PROVIDED RECORDS »
Segment Open

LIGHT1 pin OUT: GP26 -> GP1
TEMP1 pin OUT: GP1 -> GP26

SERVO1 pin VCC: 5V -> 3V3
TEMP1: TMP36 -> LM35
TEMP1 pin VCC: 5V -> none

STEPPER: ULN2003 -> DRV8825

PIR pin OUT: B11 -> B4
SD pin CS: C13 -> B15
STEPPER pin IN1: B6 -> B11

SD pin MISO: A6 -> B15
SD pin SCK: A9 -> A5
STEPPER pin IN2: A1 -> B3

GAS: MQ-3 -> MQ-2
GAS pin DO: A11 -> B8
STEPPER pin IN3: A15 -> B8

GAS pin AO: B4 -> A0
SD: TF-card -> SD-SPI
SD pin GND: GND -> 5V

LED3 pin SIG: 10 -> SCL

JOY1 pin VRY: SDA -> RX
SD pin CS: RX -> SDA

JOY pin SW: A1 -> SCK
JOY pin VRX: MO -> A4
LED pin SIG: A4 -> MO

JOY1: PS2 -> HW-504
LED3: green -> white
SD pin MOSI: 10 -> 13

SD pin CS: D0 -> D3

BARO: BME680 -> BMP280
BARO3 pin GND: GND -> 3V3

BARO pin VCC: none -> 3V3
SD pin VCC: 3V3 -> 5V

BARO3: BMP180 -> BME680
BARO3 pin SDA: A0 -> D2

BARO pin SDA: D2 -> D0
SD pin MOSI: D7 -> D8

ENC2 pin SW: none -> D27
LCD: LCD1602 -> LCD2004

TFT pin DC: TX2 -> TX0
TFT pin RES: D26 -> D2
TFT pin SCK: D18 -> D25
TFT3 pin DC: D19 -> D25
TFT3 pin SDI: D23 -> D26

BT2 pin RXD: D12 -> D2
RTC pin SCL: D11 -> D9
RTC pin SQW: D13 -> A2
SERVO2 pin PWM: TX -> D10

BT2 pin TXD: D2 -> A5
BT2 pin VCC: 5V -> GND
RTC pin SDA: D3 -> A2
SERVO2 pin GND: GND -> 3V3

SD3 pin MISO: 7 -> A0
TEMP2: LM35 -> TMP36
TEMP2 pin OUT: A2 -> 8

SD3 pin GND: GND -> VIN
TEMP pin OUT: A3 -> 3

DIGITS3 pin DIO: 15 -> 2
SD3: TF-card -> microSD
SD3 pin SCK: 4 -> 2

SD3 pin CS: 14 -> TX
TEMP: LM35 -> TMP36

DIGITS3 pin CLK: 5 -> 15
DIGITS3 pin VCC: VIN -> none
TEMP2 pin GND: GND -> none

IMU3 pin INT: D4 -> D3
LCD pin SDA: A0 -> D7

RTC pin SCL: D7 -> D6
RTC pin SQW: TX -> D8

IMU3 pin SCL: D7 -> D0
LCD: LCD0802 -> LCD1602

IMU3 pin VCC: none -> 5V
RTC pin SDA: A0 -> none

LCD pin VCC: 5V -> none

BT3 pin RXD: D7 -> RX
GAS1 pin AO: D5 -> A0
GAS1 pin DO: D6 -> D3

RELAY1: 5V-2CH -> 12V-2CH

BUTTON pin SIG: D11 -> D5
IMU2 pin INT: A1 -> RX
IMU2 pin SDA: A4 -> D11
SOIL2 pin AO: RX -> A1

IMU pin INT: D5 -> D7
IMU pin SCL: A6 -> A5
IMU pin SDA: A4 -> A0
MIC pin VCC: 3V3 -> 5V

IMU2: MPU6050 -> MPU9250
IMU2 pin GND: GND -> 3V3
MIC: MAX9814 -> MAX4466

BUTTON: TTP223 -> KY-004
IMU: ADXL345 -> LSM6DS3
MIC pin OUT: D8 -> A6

Segment Closed

INSTRUCTIONS TO FOLLOW »
Quote, word for word, every line from the top of the entries through the line that holds "GAS: MQ-3 -> MQ-2".

ANSWER TO THIS EXERCISE »
LIGHT1 pin OUT: GP26 -> GP1
TEMP1 pin OUT: GP1 -> GP26

SERVO1 pin VCC: 5V -> 3V3
TEMP1: TMP36 -> LM35
TEMP1 pin VCC: 5V -> none

STEPPER: ULN2003 -> DRV8825

PIR pin OUT: B11 -> B4
SD pin CS: C13 -> B15
STEPPER pin IN1: B6 -> B11

SD pin MISO: A6 -> B15
SD pin SCK: A9 -> A5
STEPPER pin IN2: A1 -> B3

GAS: MQ-3 -> MQ-2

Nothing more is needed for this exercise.